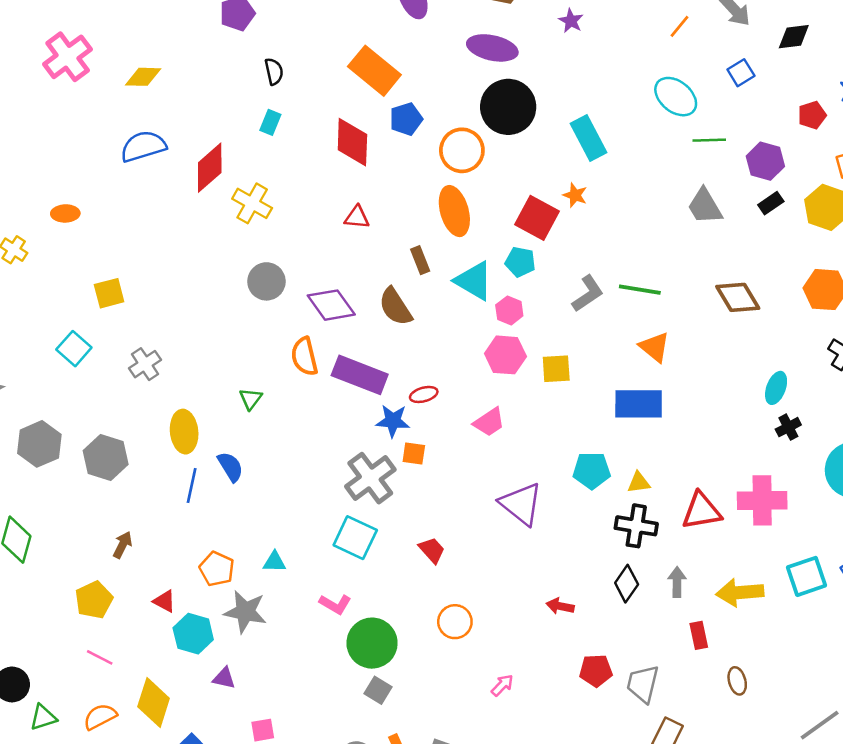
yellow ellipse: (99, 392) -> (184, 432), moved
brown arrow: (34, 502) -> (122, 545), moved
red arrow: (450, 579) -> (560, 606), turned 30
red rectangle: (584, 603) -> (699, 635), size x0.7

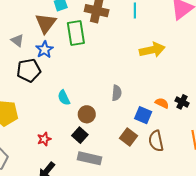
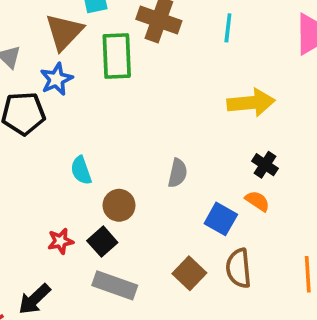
black cross: (182, 102) -> (265, 165), moved
brown square: (128, 137) -> (189, 273), moved
red star: (44, 139) -> (60, 241), moved

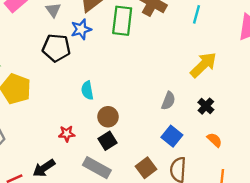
yellow arrow: (251, 103) -> (203, 65), turned -48
gray semicircle: (178, 173) -> (168, 101), moved
orange semicircle: (257, 201) -> (214, 140), moved
black square: (102, 242) -> (107, 141), moved

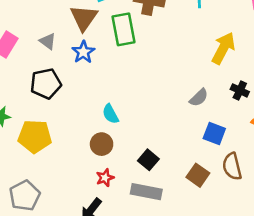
black pentagon: (56, 48) -> (46, 84), moved
gray semicircle: (168, 101) -> (199, 98), turned 42
brown circle: (108, 117) -> (102, 144), moved
red star: (67, 134) -> (105, 178), moved

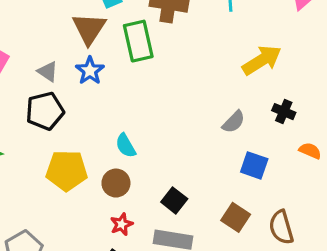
gray triangle: (48, 41) -> (48, 71), moved
yellow arrow: (223, 48) -> (262, 60), turned 32
yellow pentagon: (35, 136) -> (67, 171), moved
brown semicircle: (232, 166) -> (281, 227), moved

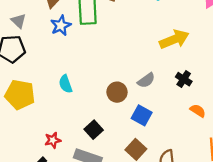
blue star: (90, 71) -> (61, 25), moved
blue square: (254, 165) -> (142, 115), moved
brown circle: (116, 183) -> (117, 92), moved

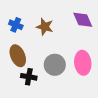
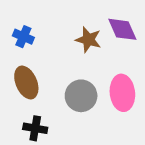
brown star: (45, 27) -> (88, 40), moved
black cross: (29, 77) -> (35, 128), moved

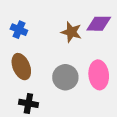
purple diamond: (122, 29) -> (99, 24), turned -65

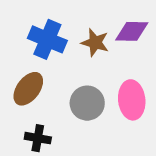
blue cross: (19, 30) -> (47, 39), moved, size x1.6
brown ellipse: (21, 67) -> (28, 89), turned 60

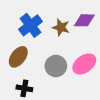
blue cross: (47, 39) -> (30, 25), turned 30
pink ellipse: (132, 100) -> (84, 64), turned 60

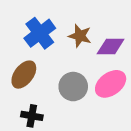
purple diamond: (84, 20) -> (111, 47), moved

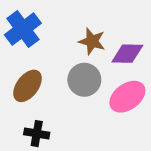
blue cross: (40, 33) -> (23, 29), moved
gray circle: (73, 87) -> (84, 80), moved

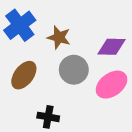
brown star: (92, 41) -> (59, 37), moved
black cross: (37, 134) -> (48, 117), moved

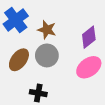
purple diamond: (112, 47) -> (89, 37), turned -40
gray circle: (74, 70) -> (47, 55), moved

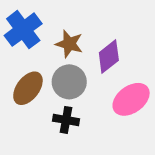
purple diamond: (89, 37) -> (109, 57), moved
black cross: (38, 93) -> (66, 120), moved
*-*-*
■ **TASK OBJECTIVE**:
Reproduce each line of the material containing the word "blue".

■ **ANSWER BELOW**:
blue star: (90, 71) -> (61, 25), moved
blue square: (254, 165) -> (142, 115), moved
blue cross: (19, 30) -> (47, 39), moved, size x1.6
blue cross: (47, 39) -> (30, 25), turned 30
blue cross: (40, 33) -> (23, 29), moved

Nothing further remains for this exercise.